→ ABOUT THIS EXERCISE
The listing below should be printed exactly, though its pictures must not be.

→ TASK INPUT
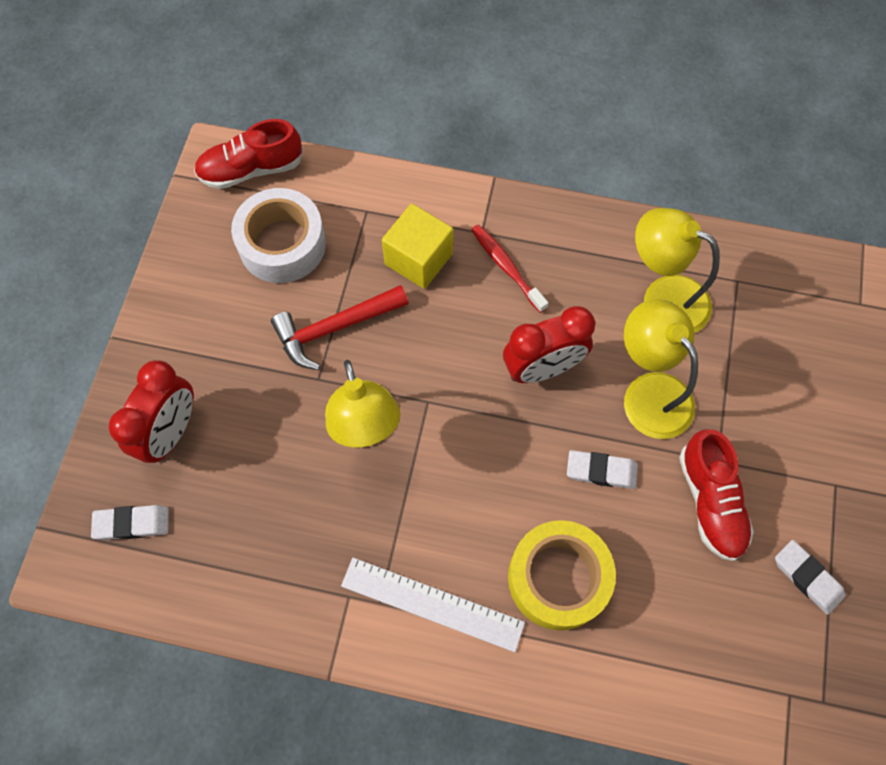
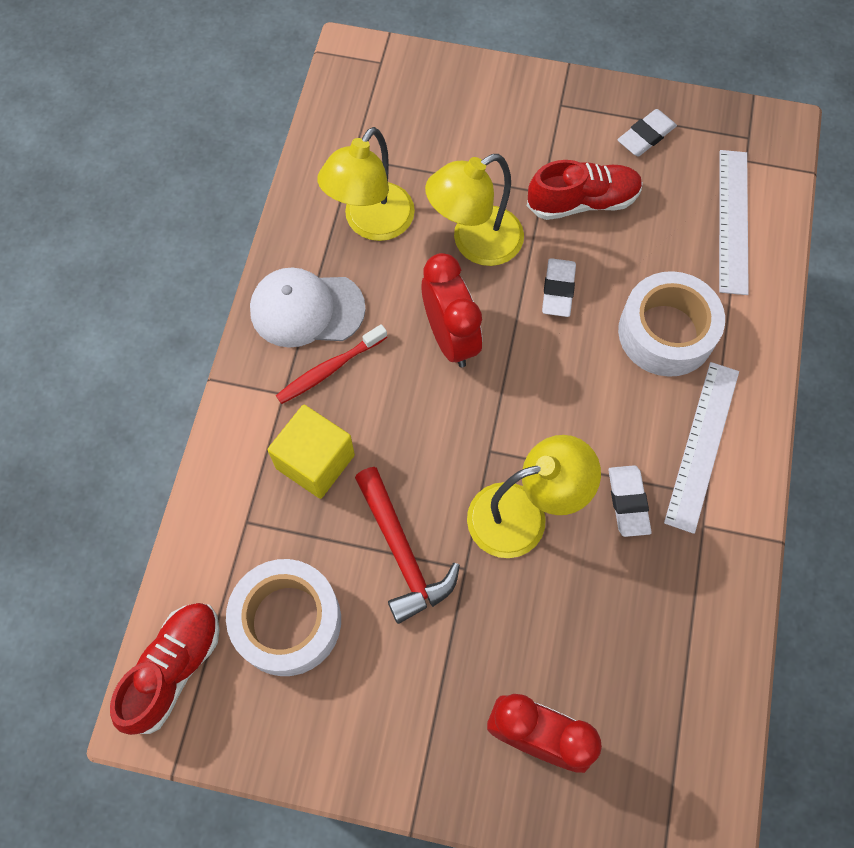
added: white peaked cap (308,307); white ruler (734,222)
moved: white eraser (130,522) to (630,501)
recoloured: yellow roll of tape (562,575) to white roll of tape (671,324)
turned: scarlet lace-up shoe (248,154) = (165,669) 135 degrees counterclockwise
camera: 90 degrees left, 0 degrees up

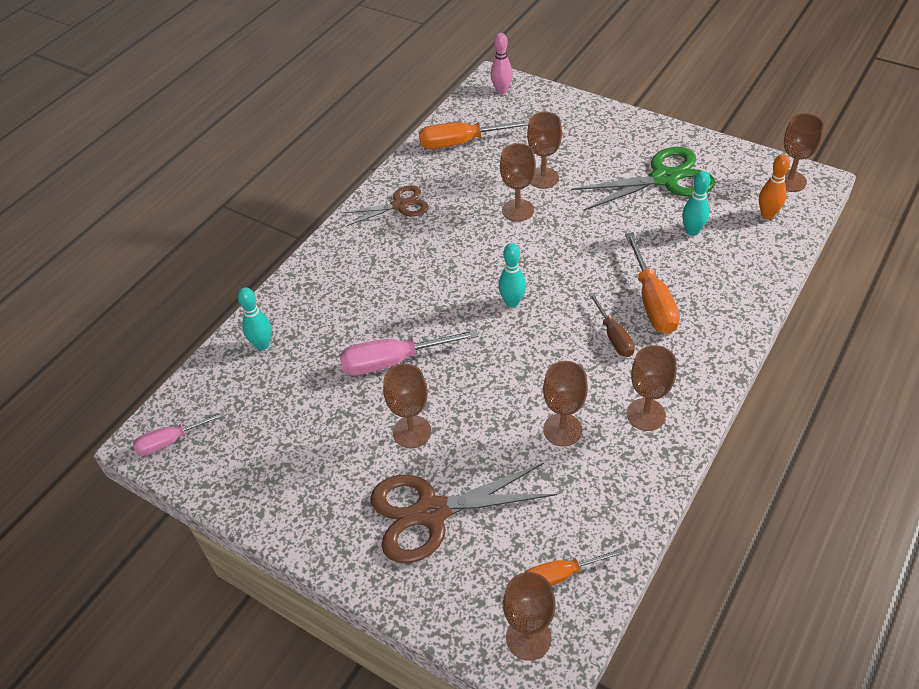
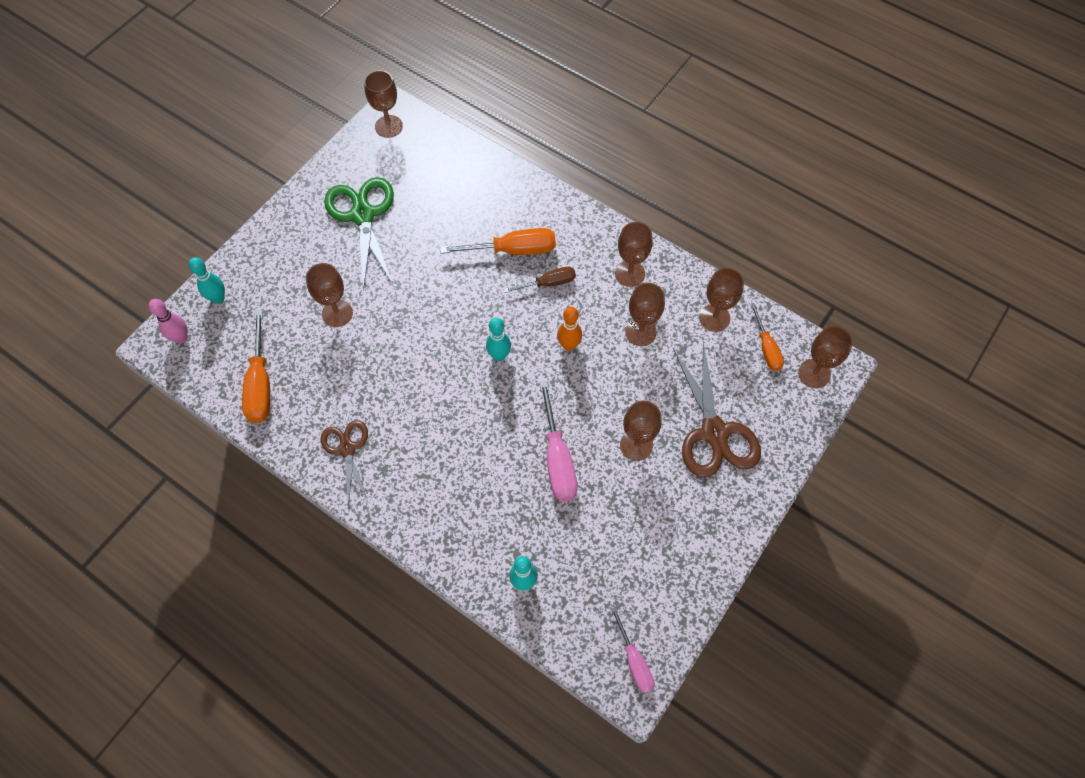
moved: teal bowling pin (696,203) to (207,280); bright orange bowling pin (774,186) to (569,329); dark brown goblet (518,182) to (721,300)
camera: 90 degrees left, 15 degrees up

→ TASK RESULT
added: white peaked cap (308,307); white ruler (734,222)
moved: white eraser (130,522) to (630,501)
recoloured: yellow roll of tape (562,575) to white roll of tape (671,324)
turned: scarlet lace-up shoe (248,154) = (165,669) 135 degrees counterclockwise
camera: 90 degrees left, 0 degrees up

moved: teal bowling pin (696,203) to (207,280); bright orange bowling pin (774,186) to (569,329); dark brown goblet (518,182) to (721,300)
camera: 90 degrees left, 15 degrees up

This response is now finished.